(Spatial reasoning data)

::::::::

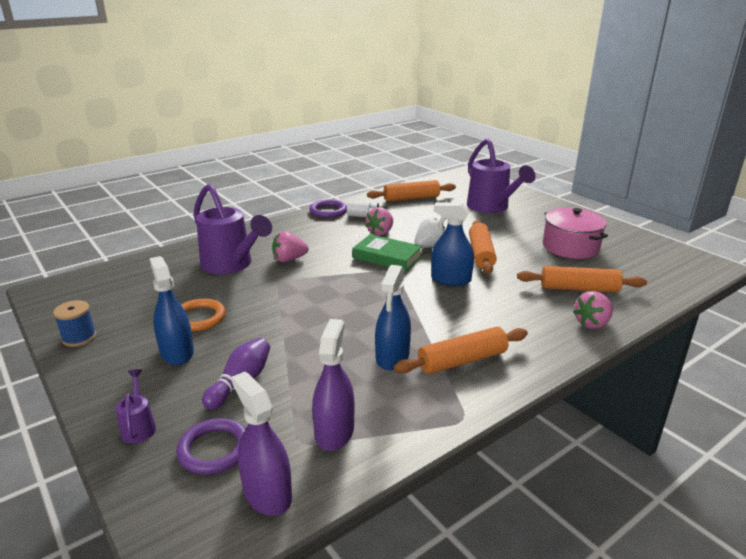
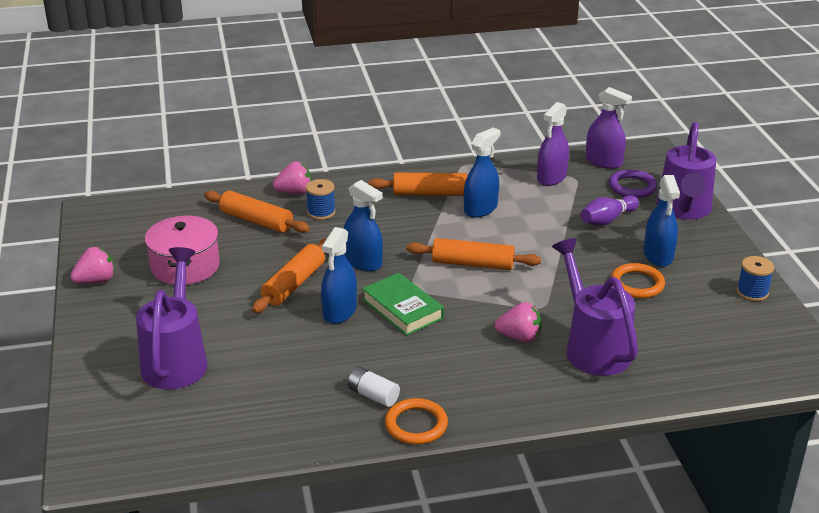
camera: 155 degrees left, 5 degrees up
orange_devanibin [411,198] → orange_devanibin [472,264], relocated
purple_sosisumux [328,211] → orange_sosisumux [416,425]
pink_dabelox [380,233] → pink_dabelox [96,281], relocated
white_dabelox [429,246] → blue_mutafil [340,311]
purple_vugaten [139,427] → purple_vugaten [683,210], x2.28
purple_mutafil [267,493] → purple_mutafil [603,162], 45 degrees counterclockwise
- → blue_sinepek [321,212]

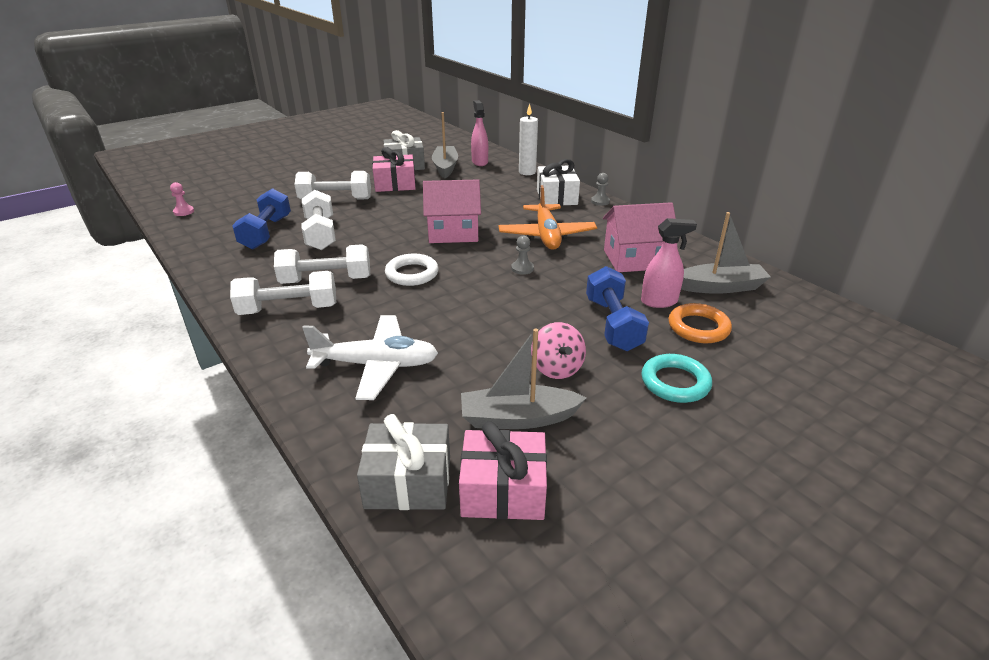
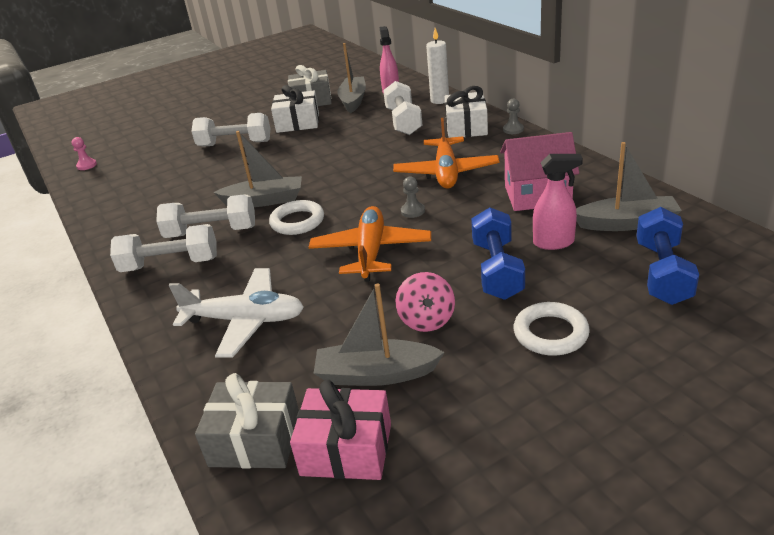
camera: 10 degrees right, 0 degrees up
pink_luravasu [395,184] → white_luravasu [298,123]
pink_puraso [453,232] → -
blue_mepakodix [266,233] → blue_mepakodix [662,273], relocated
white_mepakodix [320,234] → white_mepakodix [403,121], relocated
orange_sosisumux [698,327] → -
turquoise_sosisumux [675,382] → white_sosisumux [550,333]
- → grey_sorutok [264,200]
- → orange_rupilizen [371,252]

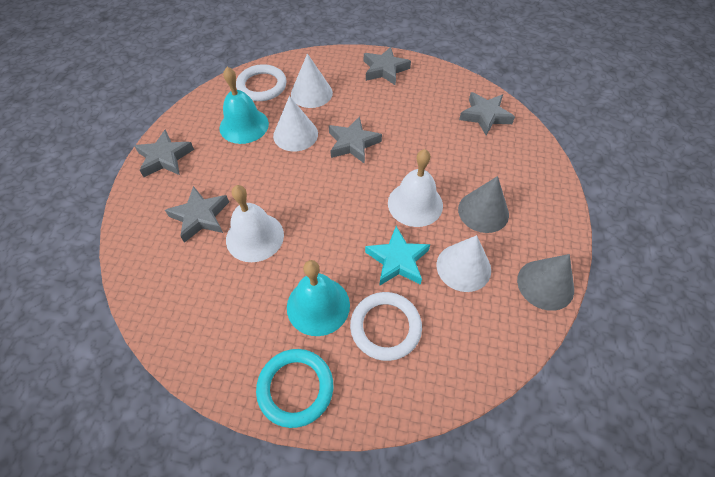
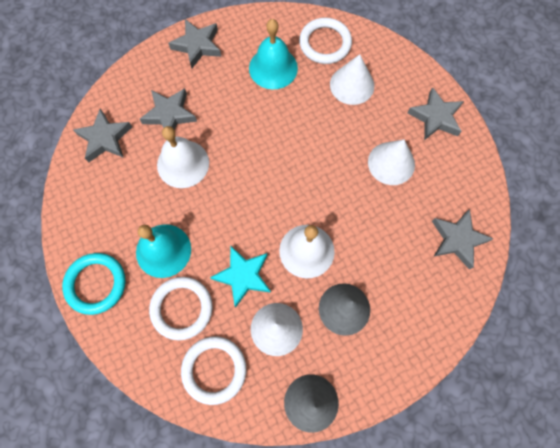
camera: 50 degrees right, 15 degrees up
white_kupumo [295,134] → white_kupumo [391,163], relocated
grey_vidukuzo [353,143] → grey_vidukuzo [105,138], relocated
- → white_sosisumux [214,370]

::::::::

Task details:
Of the entries above, print exactly those lines that run from the one containing "orange_devanibin [411,198] →" through the last line, excluding any pictures.

Answer section:
orange_devanibin [411,198] → orange_devanibin [472,264], relocated
purple_sosisumux [328,211] → orange_sosisumux [416,425]
pink_dabelox [380,233] → pink_dabelox [96,281], relocated
white_dabelox [429,246] → blue_mutafil [340,311]
purple_vugaten [139,427] → purple_vugaten [683,210], x2.28
purple_mutafil [267,493] → purple_mutafil [603,162], 45 degrees counterclockwise
- → blue_sinepek [321,212]

camera: 10 degrees right, 0 degrees up
pink_luravasu [395,184] → white_luravasu [298,123]
pink_puraso [453,232] → -
blue_mepakodix [266,233] → blue_mepakodix [662,273], relocated
white_mepakodix [320,234] → white_mepakodix [403,121], relocated
orange_sosisumux [698,327] → -
turquoise_sosisumux [675,382] → white_sosisumux [550,333]
- → grey_sorutok [264,200]
- → orange_rupilizen [371,252]

camera: 50 degrees right, 15 degrees up
white_kupumo [295,134] → white_kupumo [391,163], relocated
grey_vidukuzo [353,143] → grey_vidukuzo [105,138], relocated
- → white_sosisumux [214,370]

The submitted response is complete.